## Required work
Your task is to output the listing word for word, with pictures excluded.

## Data provided
= = = = = = =

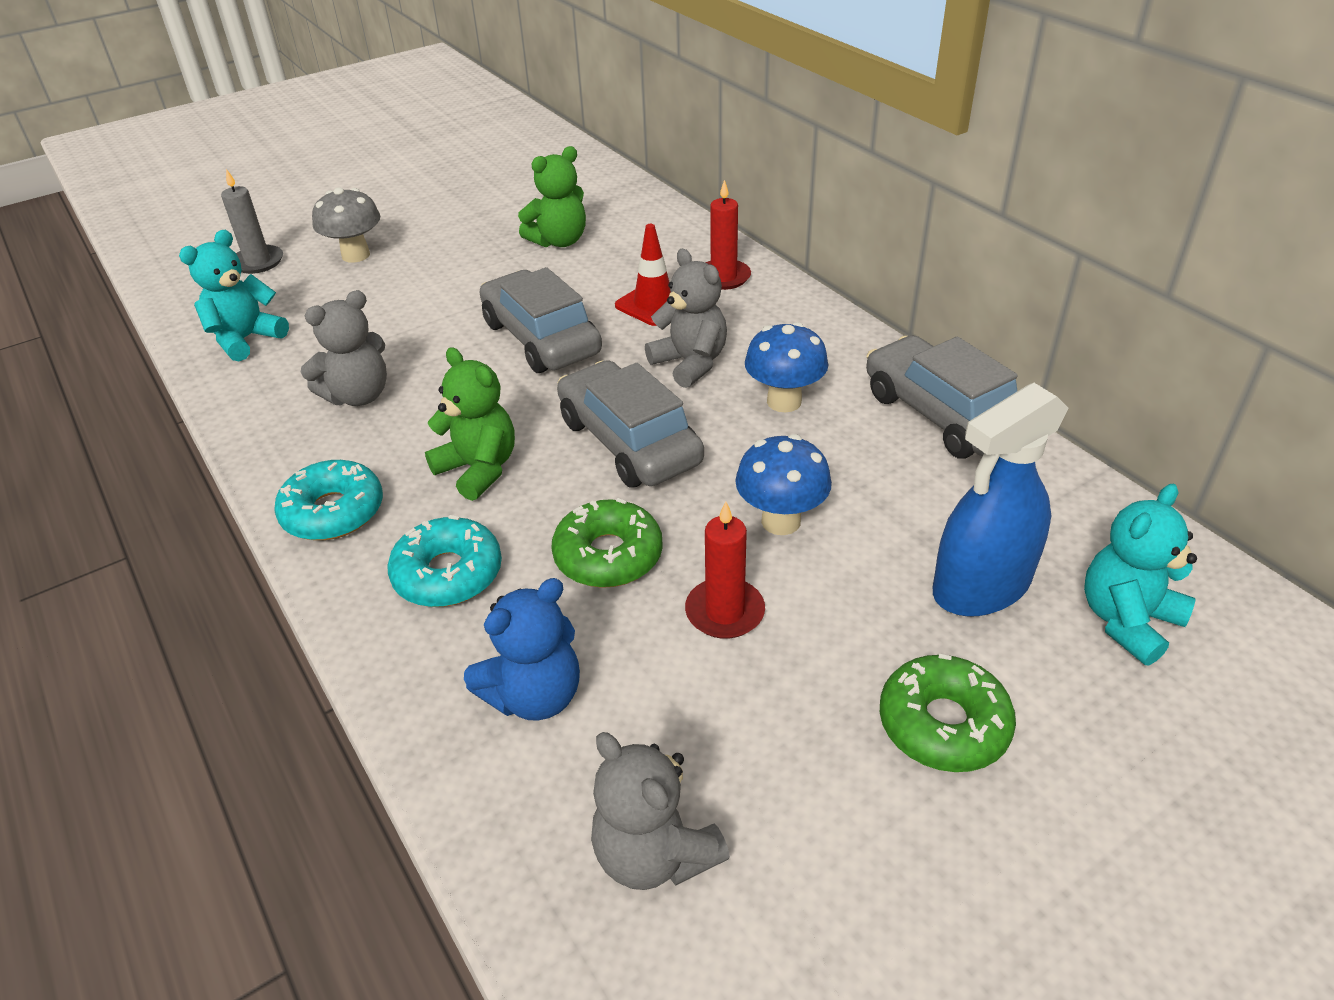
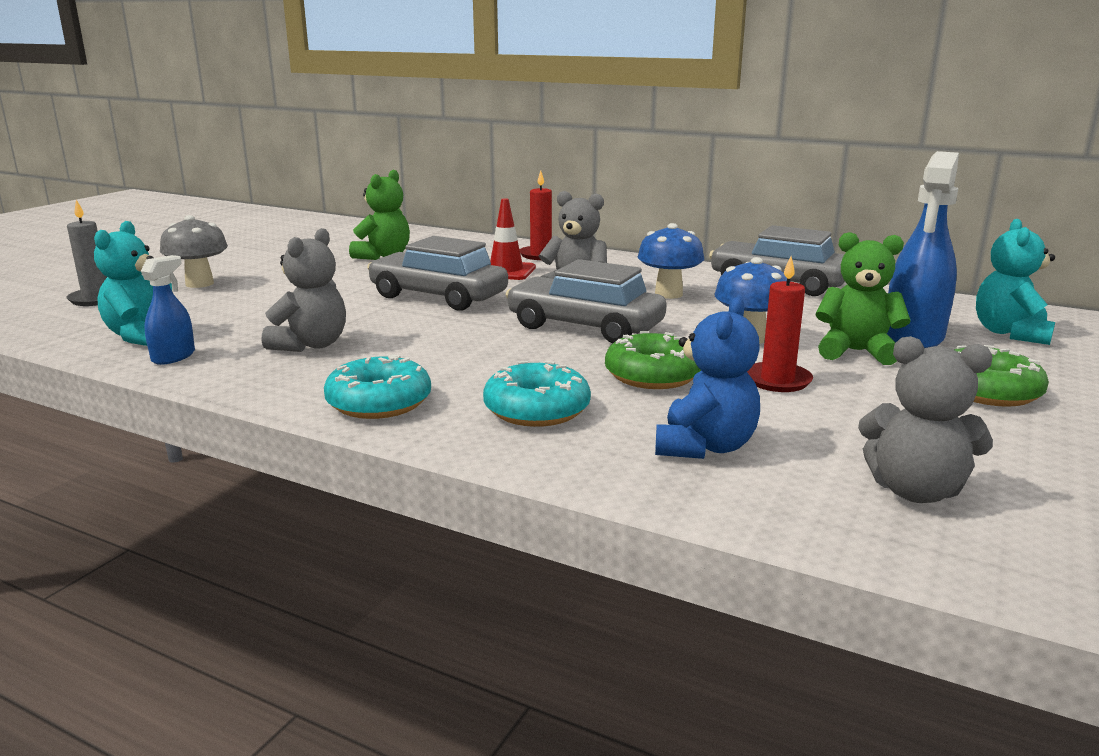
camera: 30 degrees left, 20 degrees down
(242, 380) = (173, 356): none -> blue spray bottle
(478, 469) = (482, 359): green teddy bear -> green teddy bear (856, 352)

= = = = = = =

## Written solution
camera: 30 degrees left, 20 degrees down
(242, 380) = (173, 356): none -> blue spray bottle
(478, 469) = (482, 359): green teddy bear -> green teddy bear (856, 352)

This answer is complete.